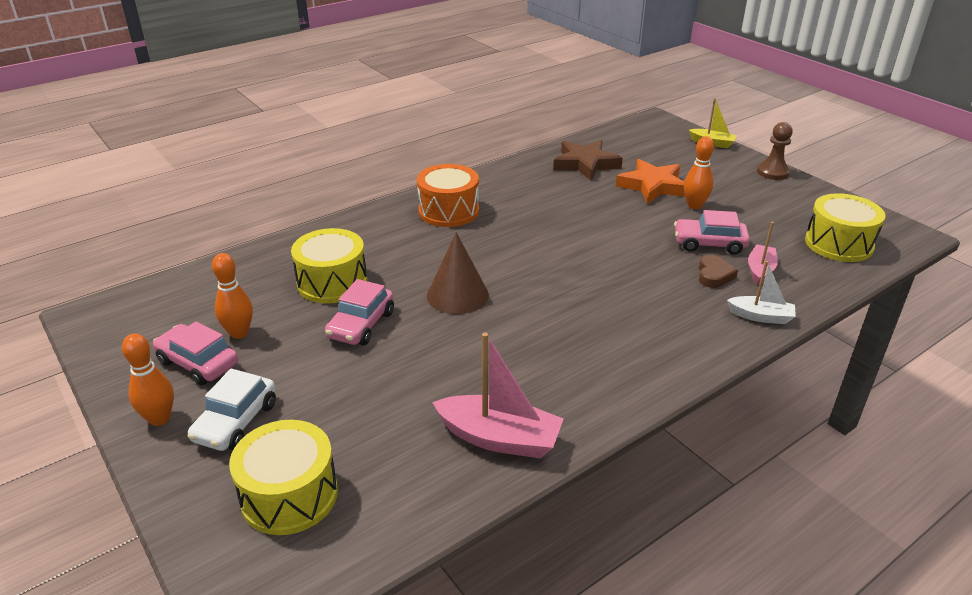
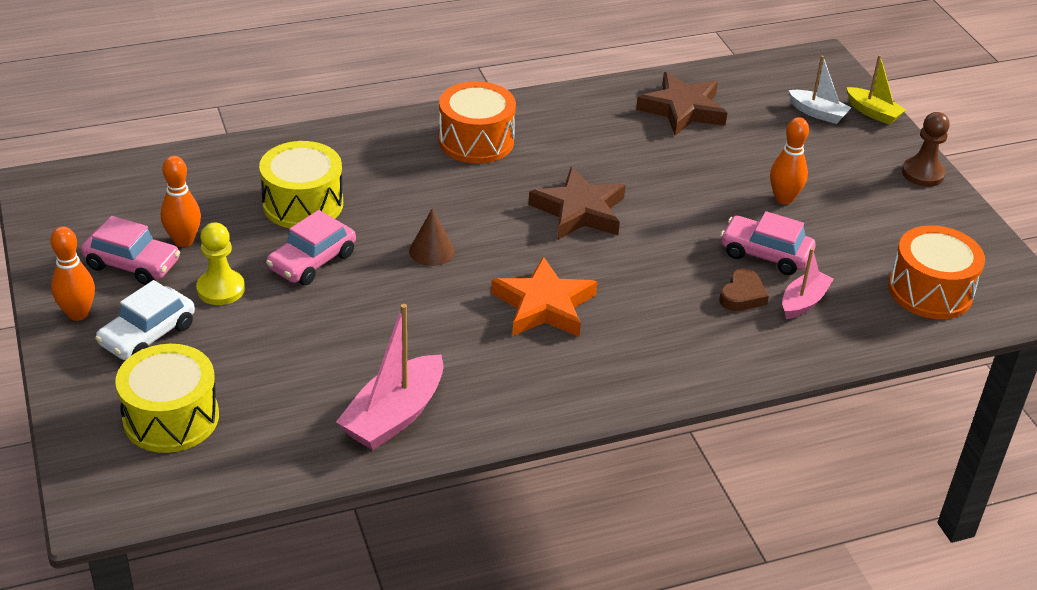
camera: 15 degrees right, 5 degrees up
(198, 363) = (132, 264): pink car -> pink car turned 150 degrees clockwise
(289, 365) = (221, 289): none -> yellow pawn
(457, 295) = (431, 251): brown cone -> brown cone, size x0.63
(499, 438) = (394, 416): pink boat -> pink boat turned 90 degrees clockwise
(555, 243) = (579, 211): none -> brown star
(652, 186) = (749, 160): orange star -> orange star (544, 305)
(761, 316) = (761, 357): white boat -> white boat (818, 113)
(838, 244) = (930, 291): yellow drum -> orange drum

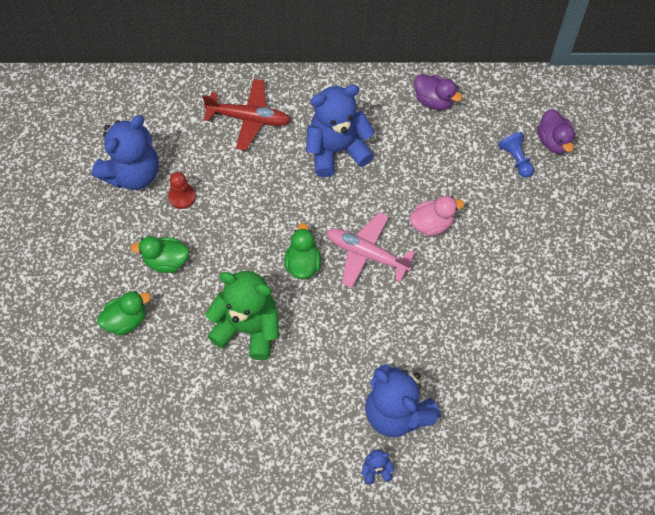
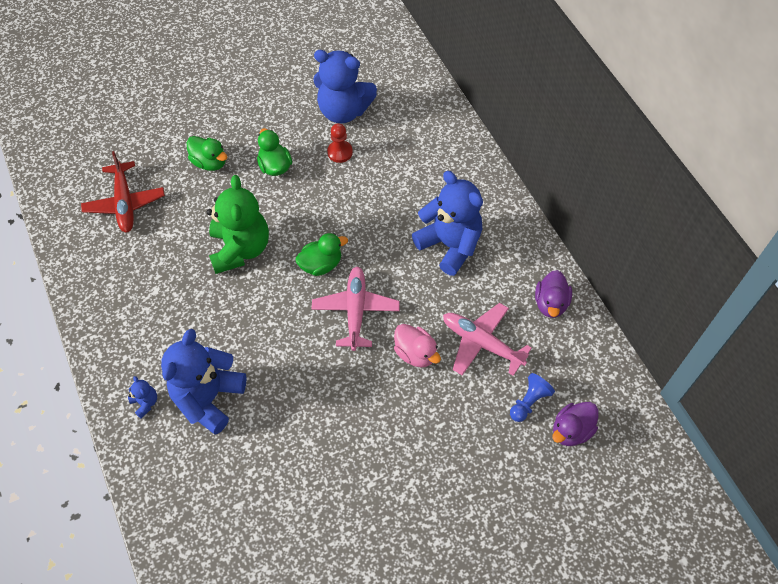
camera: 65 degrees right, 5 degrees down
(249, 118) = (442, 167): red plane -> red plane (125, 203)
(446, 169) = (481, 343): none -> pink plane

※

EXERCISE GOAL: Where an entry includes an image, skip the image and return everything else exactly.

YOUR RESPONSE:
camera: 15 degrees right, 5 degrees up
(198, 363) = (132, 264): pink car -> pink car turned 150 degrees clockwise
(289, 365) = (221, 289): none -> yellow pawn
(457, 295) = (431, 251): brown cone -> brown cone, size x0.63
(499, 438) = (394, 416): pink boat -> pink boat turned 90 degrees clockwise
(555, 243) = (579, 211): none -> brown star
(652, 186) = (749, 160): orange star -> orange star (544, 305)
(761, 316) = (761, 357): white boat -> white boat (818, 113)
(838, 244) = (930, 291): yellow drum -> orange drum

camera: 65 degrees right, 5 degrees down
(249, 118) = (442, 167): red plane -> red plane (125, 203)
(446, 169) = (481, 343): none -> pink plane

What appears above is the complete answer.